Entries excerpted from a collection

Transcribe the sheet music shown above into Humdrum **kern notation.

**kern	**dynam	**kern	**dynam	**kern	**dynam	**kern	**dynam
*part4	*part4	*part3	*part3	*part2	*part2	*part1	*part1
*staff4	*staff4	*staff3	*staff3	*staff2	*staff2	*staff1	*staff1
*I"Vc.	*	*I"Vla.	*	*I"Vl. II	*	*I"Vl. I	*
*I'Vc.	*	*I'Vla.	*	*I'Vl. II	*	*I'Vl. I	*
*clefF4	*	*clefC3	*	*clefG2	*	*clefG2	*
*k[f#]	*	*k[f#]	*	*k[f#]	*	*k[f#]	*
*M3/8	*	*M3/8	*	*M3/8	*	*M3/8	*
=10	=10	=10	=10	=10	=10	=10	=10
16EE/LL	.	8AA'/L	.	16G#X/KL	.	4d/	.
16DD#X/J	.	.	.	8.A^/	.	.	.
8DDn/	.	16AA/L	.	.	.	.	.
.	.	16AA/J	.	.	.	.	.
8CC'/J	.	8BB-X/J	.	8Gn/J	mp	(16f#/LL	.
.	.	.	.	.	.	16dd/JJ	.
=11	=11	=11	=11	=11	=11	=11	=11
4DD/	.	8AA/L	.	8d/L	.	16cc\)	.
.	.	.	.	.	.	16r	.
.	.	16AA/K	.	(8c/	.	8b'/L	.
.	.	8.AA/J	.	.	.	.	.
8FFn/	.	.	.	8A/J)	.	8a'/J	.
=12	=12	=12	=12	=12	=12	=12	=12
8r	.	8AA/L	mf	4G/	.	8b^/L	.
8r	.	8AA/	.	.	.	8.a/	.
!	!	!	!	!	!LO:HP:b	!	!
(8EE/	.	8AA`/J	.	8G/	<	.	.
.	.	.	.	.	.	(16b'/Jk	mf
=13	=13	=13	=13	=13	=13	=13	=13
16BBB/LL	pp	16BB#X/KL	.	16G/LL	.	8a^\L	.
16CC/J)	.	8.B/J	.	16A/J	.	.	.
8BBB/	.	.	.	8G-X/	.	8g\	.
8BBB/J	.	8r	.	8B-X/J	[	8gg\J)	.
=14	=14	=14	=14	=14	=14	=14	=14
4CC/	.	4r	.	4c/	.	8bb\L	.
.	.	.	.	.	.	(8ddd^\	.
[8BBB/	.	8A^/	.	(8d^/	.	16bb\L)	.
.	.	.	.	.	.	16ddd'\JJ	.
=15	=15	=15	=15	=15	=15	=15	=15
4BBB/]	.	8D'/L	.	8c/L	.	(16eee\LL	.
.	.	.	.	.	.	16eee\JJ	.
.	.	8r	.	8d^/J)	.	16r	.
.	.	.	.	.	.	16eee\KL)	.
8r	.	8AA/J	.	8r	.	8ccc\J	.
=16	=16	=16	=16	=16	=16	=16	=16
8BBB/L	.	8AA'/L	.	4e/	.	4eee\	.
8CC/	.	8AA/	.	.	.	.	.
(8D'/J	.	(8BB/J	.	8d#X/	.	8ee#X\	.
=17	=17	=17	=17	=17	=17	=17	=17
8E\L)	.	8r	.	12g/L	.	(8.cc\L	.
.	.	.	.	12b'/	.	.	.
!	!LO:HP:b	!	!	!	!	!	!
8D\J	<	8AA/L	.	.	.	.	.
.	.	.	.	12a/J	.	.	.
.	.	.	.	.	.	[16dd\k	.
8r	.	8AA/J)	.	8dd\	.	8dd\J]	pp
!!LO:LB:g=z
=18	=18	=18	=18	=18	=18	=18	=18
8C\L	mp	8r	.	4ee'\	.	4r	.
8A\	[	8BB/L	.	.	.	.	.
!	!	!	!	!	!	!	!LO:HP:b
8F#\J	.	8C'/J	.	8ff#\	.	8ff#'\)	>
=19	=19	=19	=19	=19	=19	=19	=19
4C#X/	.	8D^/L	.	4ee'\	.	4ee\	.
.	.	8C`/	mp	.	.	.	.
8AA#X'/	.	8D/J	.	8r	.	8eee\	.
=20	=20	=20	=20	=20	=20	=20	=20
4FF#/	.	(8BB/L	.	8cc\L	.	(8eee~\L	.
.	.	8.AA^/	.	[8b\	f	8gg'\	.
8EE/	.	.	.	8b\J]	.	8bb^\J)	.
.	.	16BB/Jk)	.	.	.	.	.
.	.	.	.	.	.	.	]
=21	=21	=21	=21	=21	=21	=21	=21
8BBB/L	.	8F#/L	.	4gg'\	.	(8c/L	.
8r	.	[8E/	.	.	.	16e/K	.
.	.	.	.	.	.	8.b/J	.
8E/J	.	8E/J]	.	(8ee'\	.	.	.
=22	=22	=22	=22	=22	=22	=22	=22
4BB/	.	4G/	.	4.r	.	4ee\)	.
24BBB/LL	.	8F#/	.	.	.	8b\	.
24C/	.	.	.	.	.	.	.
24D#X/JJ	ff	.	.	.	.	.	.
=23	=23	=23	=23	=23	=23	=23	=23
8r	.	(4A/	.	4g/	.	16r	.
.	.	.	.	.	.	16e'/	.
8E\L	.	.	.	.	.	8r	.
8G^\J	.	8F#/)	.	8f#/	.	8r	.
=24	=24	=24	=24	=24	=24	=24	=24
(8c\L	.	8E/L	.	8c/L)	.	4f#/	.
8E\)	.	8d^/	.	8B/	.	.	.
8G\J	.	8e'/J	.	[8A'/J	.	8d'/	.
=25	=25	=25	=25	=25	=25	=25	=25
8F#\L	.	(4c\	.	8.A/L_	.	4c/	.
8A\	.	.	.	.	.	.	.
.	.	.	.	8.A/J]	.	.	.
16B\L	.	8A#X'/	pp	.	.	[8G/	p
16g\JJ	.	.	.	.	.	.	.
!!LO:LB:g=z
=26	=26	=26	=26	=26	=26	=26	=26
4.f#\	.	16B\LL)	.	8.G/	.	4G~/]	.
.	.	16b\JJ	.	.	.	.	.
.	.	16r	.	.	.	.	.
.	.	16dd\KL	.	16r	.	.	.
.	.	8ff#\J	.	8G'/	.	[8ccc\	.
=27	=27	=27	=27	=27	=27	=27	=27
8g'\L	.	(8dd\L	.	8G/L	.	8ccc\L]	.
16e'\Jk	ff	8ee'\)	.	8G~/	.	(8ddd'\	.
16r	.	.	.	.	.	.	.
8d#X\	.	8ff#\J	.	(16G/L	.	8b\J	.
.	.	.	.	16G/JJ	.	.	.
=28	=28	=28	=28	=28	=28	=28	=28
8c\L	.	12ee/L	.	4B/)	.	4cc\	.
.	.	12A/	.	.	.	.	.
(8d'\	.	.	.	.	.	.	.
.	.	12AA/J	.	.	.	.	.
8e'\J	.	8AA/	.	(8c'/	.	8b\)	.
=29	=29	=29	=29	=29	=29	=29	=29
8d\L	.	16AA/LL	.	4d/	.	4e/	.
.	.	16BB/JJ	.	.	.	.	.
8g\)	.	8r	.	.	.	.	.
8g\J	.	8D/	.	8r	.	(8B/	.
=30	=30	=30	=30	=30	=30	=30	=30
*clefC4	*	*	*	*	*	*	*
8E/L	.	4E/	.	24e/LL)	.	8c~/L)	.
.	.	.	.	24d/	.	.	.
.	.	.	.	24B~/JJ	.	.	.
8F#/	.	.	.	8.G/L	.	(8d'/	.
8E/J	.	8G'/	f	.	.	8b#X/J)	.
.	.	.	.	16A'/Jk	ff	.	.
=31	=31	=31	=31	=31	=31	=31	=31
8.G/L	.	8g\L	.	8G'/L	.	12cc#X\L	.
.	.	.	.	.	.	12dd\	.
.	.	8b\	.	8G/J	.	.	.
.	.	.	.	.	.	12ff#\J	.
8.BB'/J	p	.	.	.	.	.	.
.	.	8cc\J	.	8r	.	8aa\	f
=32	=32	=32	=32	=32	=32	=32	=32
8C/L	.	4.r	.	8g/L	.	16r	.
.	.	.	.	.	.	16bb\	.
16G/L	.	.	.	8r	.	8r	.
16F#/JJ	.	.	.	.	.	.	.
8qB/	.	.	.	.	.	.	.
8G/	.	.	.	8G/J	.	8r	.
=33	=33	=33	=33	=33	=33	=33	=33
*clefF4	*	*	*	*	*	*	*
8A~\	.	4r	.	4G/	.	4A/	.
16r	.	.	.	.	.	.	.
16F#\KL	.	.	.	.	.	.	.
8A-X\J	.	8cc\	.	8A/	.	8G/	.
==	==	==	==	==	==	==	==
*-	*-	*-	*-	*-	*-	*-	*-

What you need to do: Please find every line in the entries above that contains the string "kern", and copy each of those lines out in full. Case counts.

Right answer:
Transcribe the sheet music shown above into Humdrum **kern notation.
**kern	**dynam	**kern	**dynam	**kern	**dynam	**kern	**dynam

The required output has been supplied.